# [TASK ITEM]
The entries are to be repeated exactly, with all pictures omitted.

# [SUPPLIED DATA]
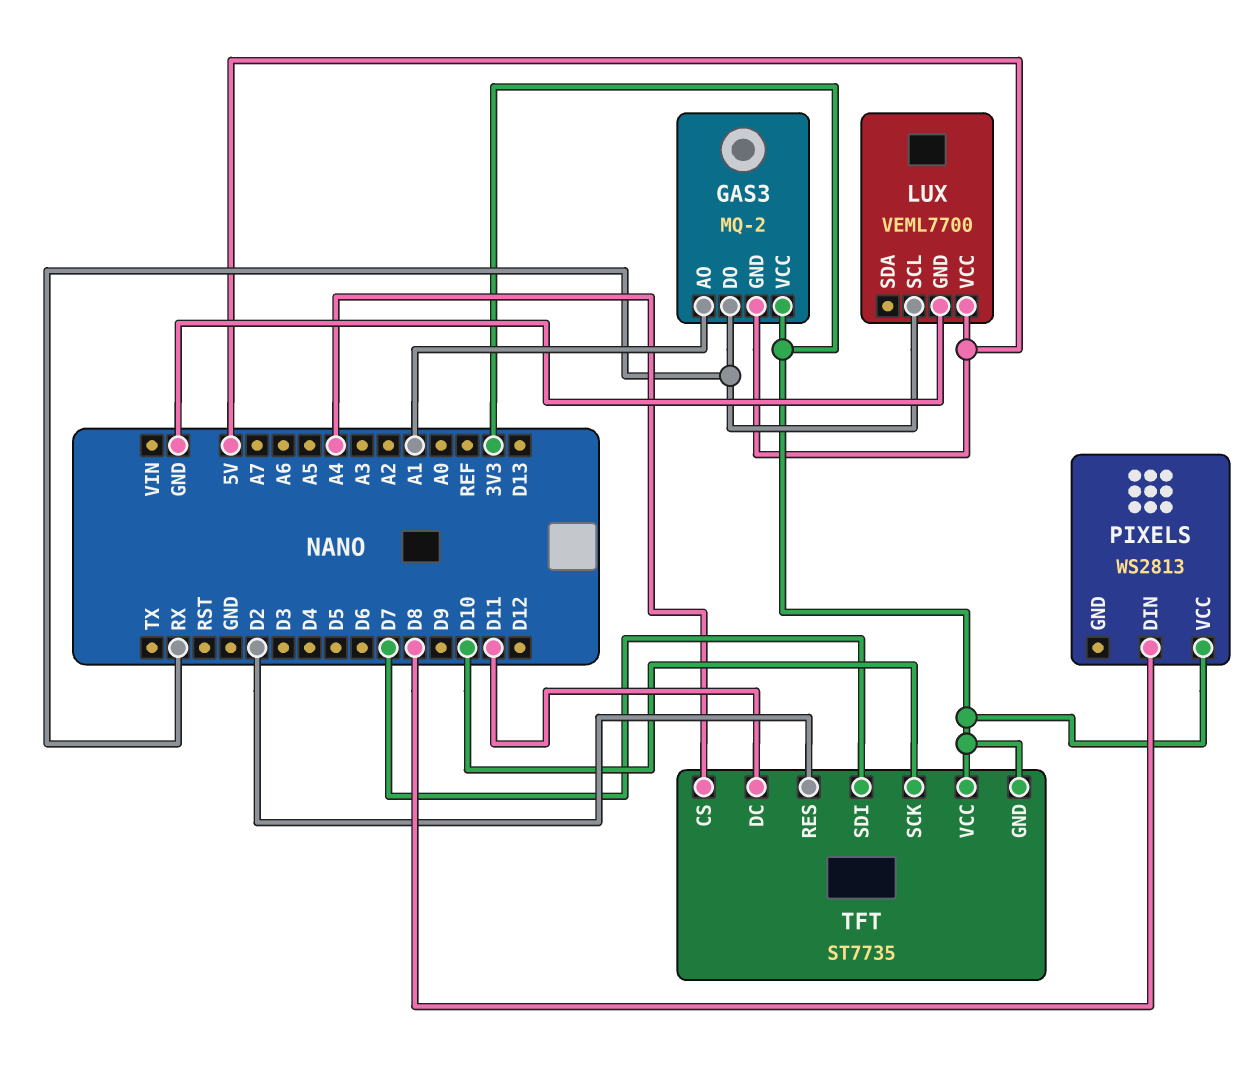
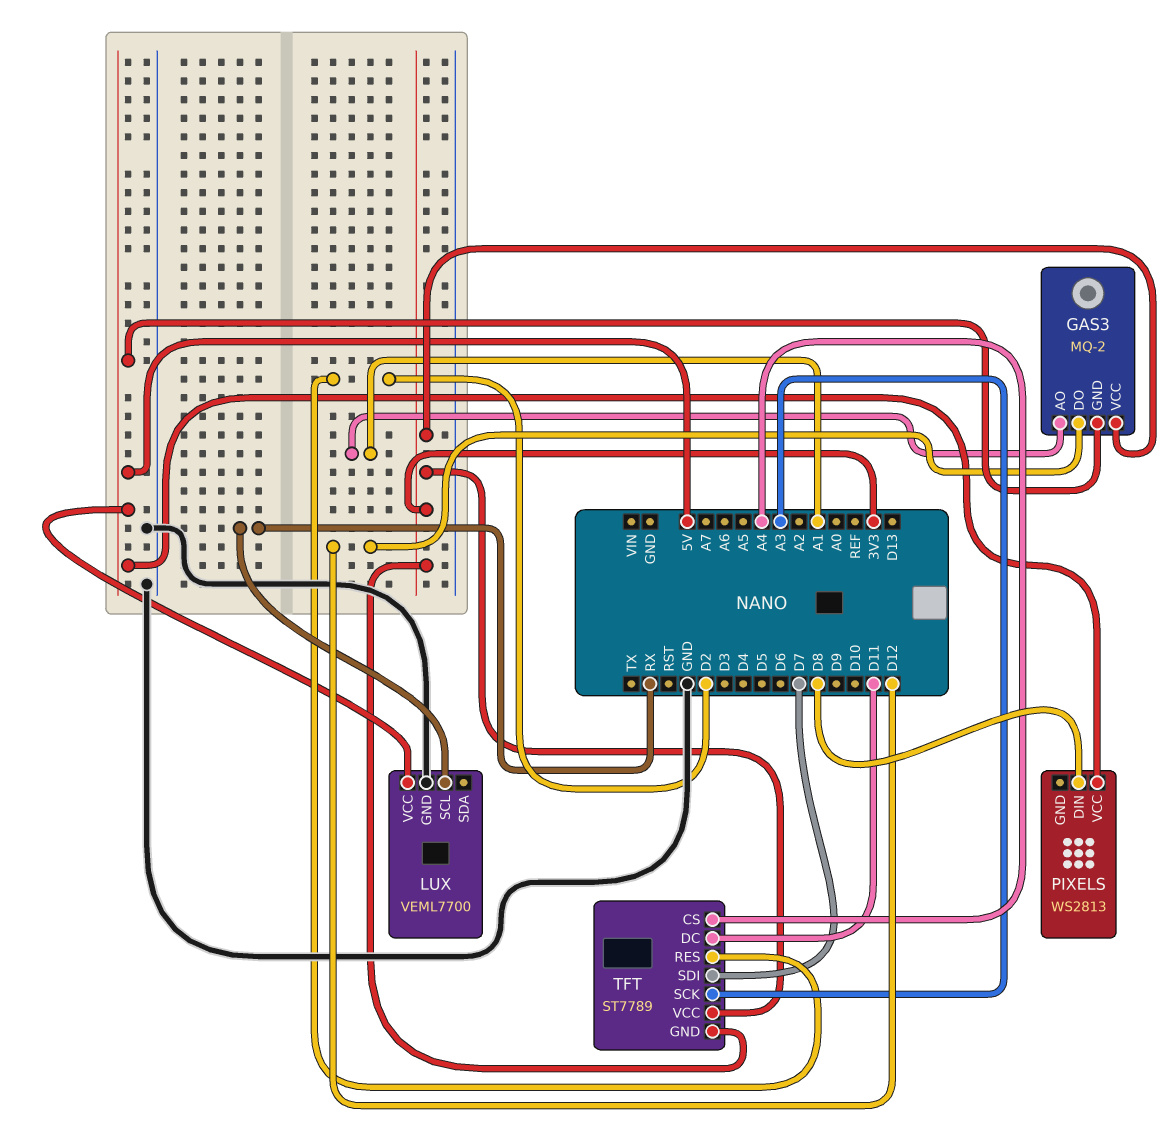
GAS3 pin DO: RX -> D12
PIXELS pin VCC: 3V3 -> 5V
TFT: ST7735 -> ST7789
TFT pin SCK: D10 -> A3

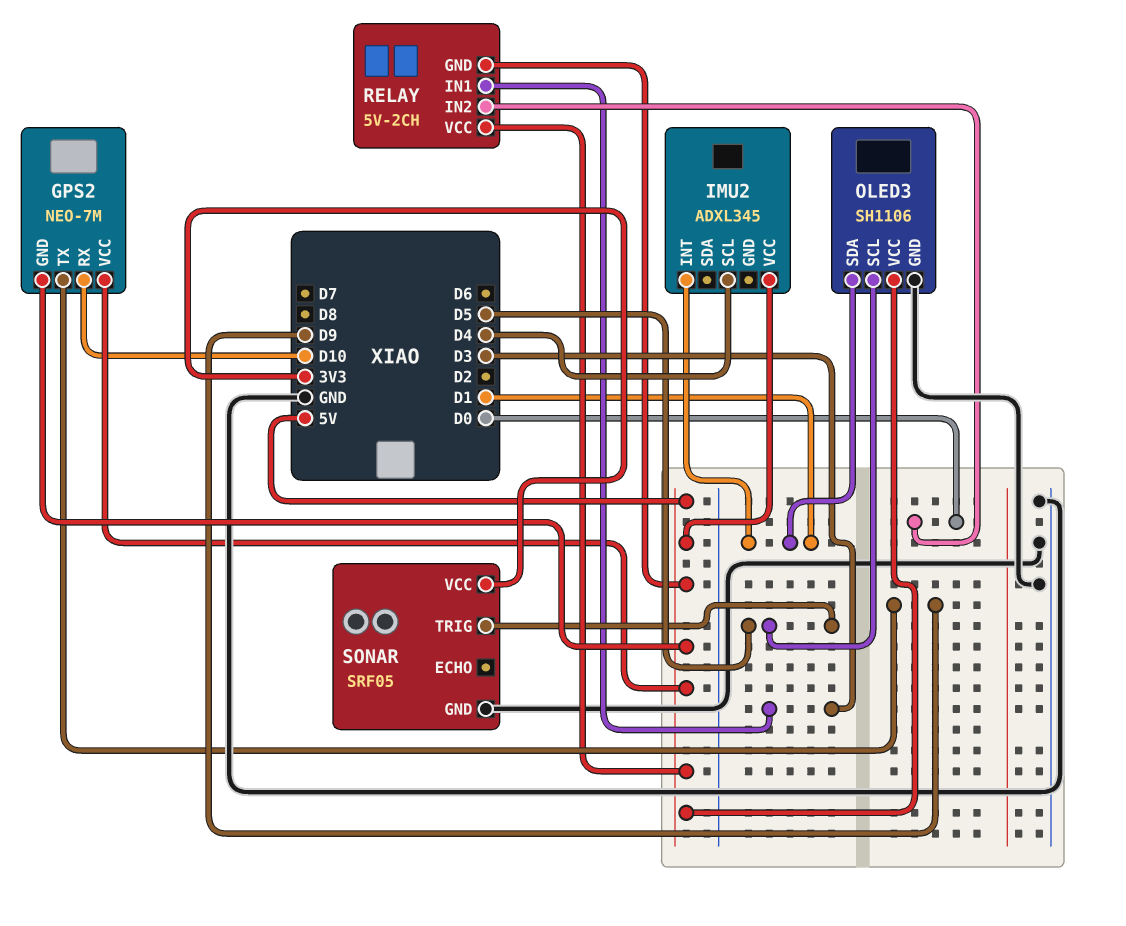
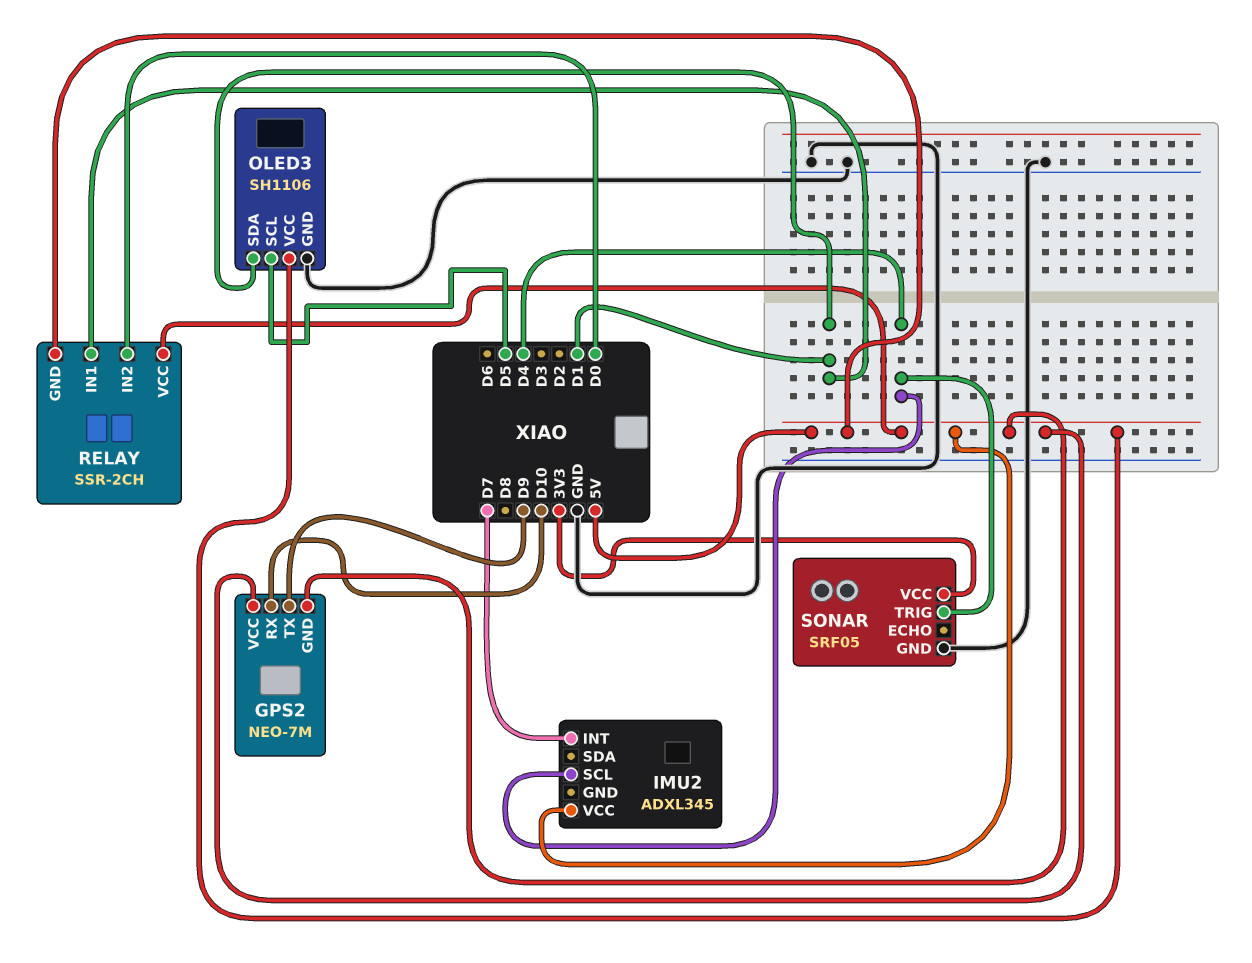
IMU2 pin INT: D1 -> D7
RELAY: 5V-2CH -> SSR-2CH
RELAY pin IN1: D3 -> D1
SONAR pin TRIG: D5 -> D4

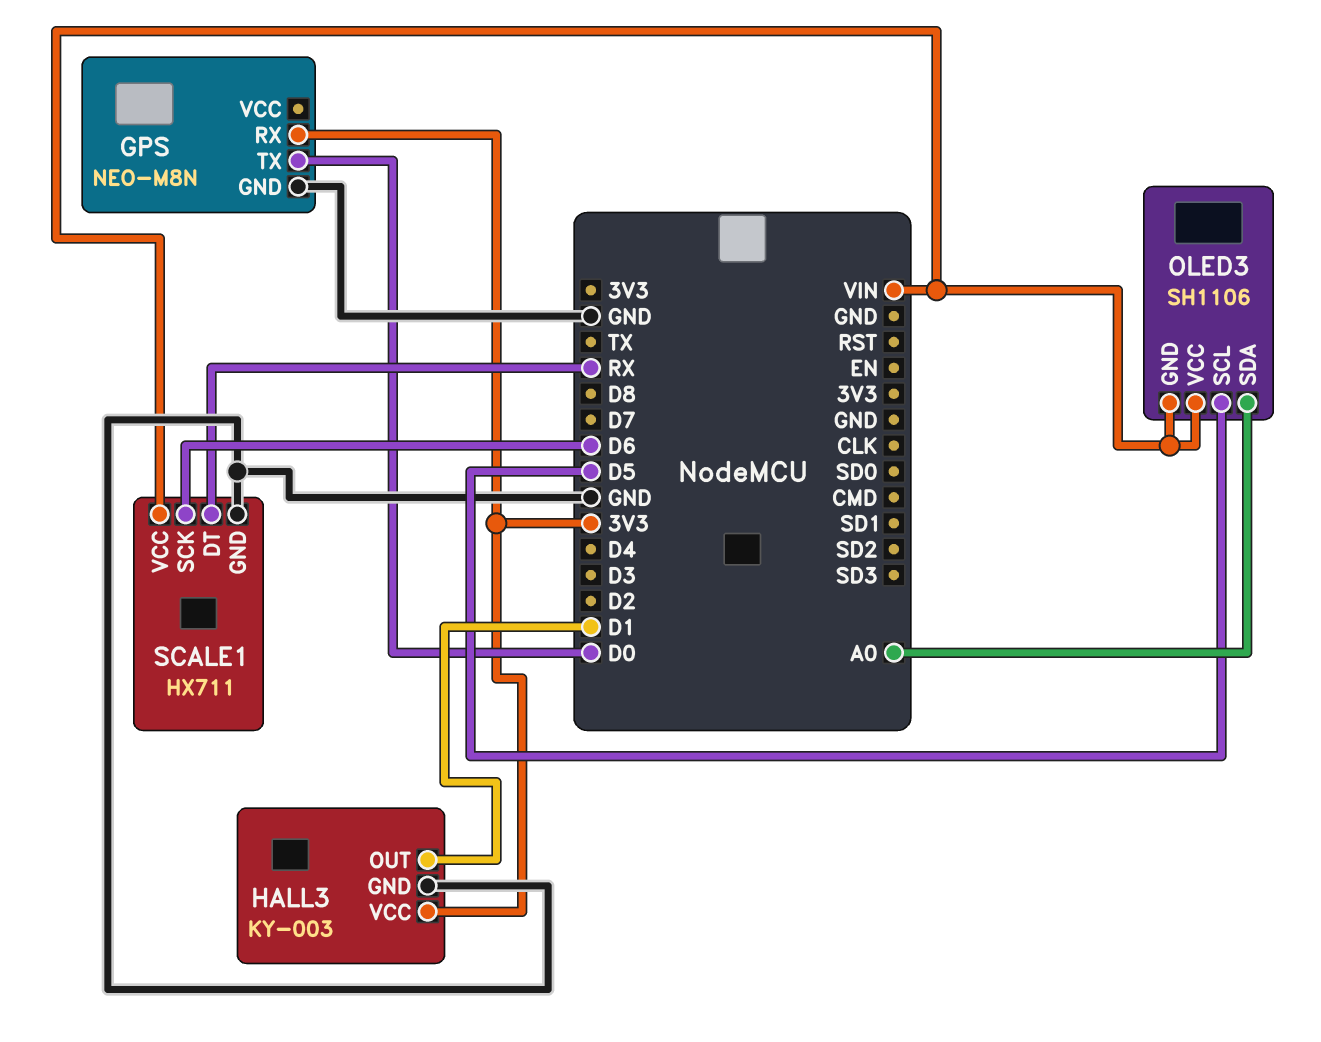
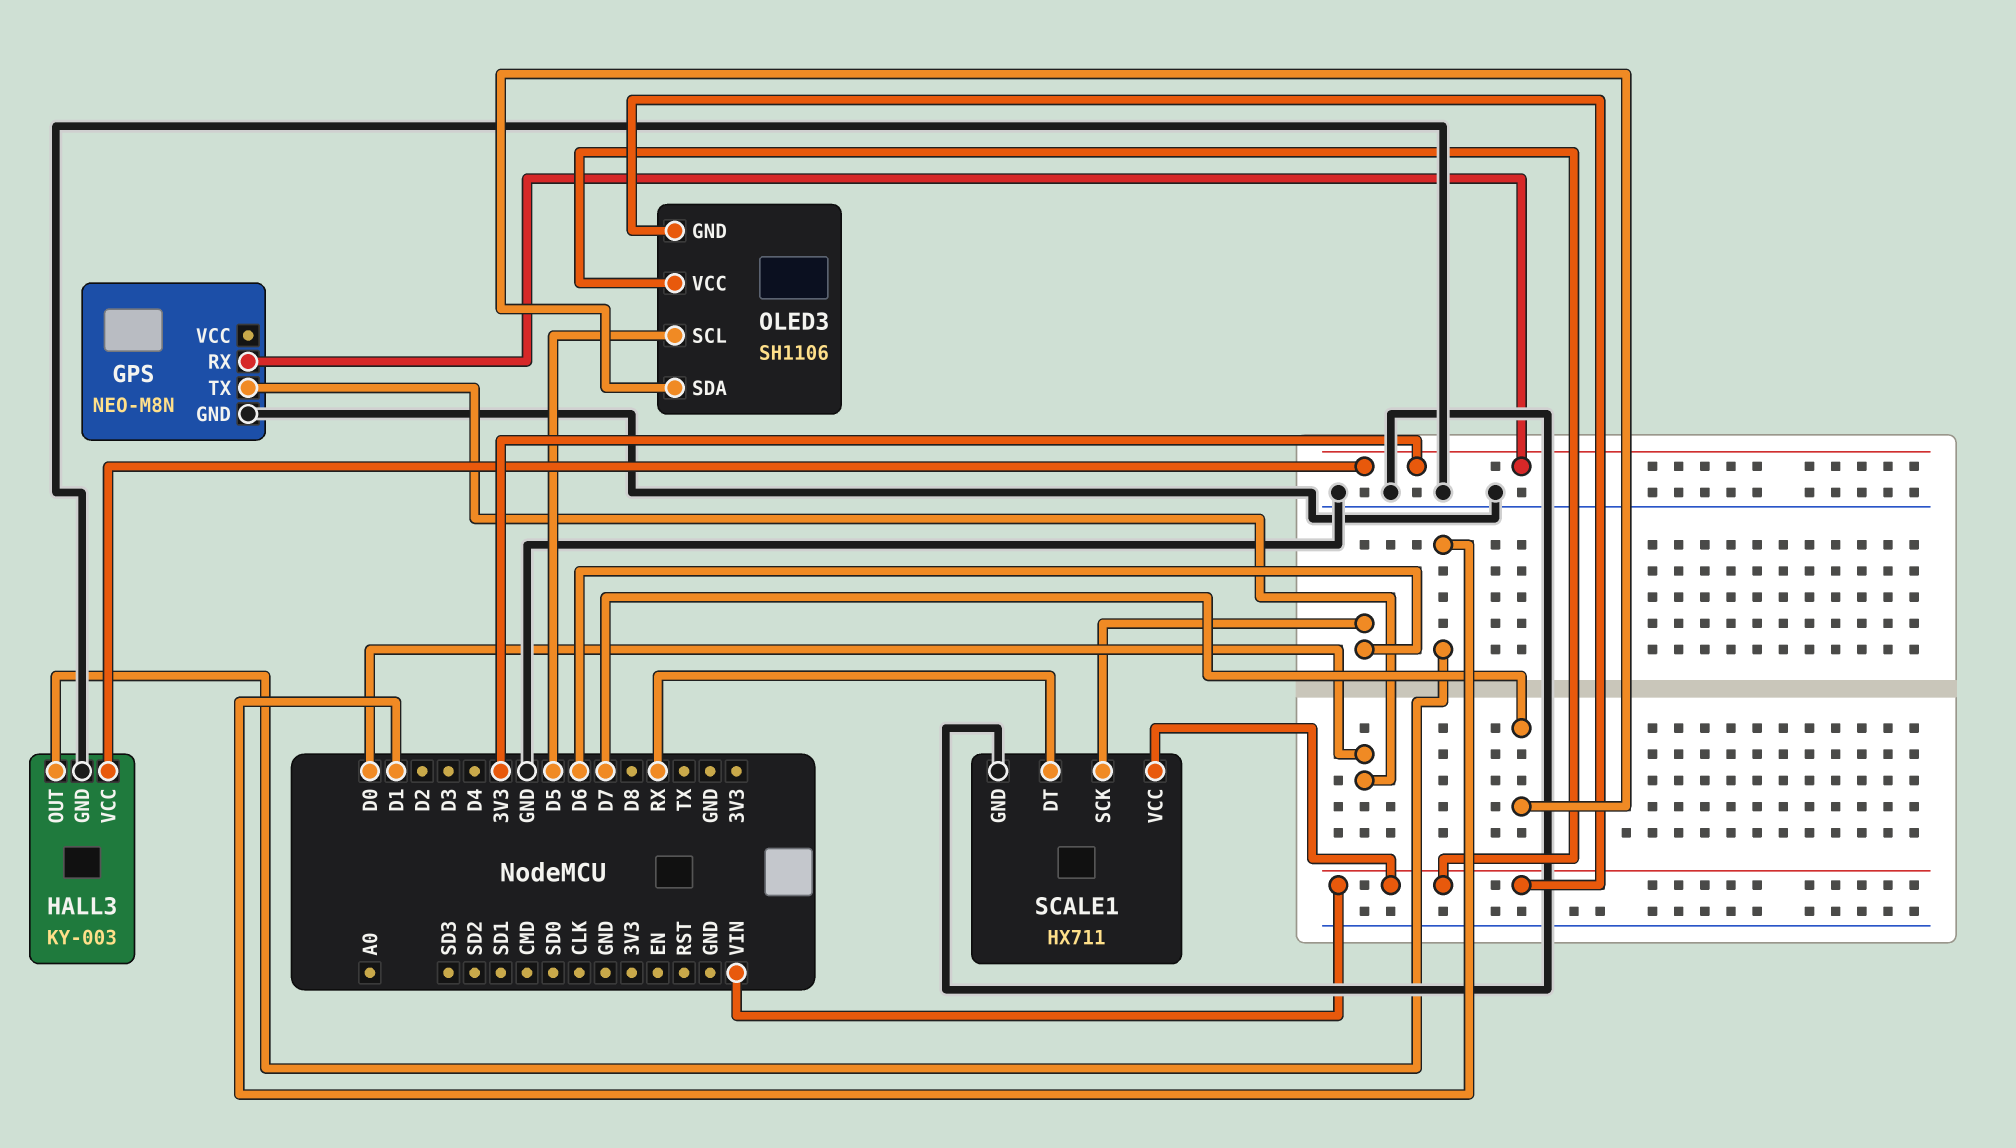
OLED3 pin SDA: A0 -> D7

# [YOUR SOLUTION]
GAS3 pin DO: RX -> D12
PIXELS pin VCC: 3V3 -> 5V
TFT: ST7735 -> ST7789
TFT pin SCK: D10 -> A3

IMU2 pin INT: D1 -> D7
RELAY: 5V-2CH -> SSR-2CH
RELAY pin IN1: D3 -> D1
SONAR pin TRIG: D5 -> D4

OLED3 pin SDA: A0 -> D7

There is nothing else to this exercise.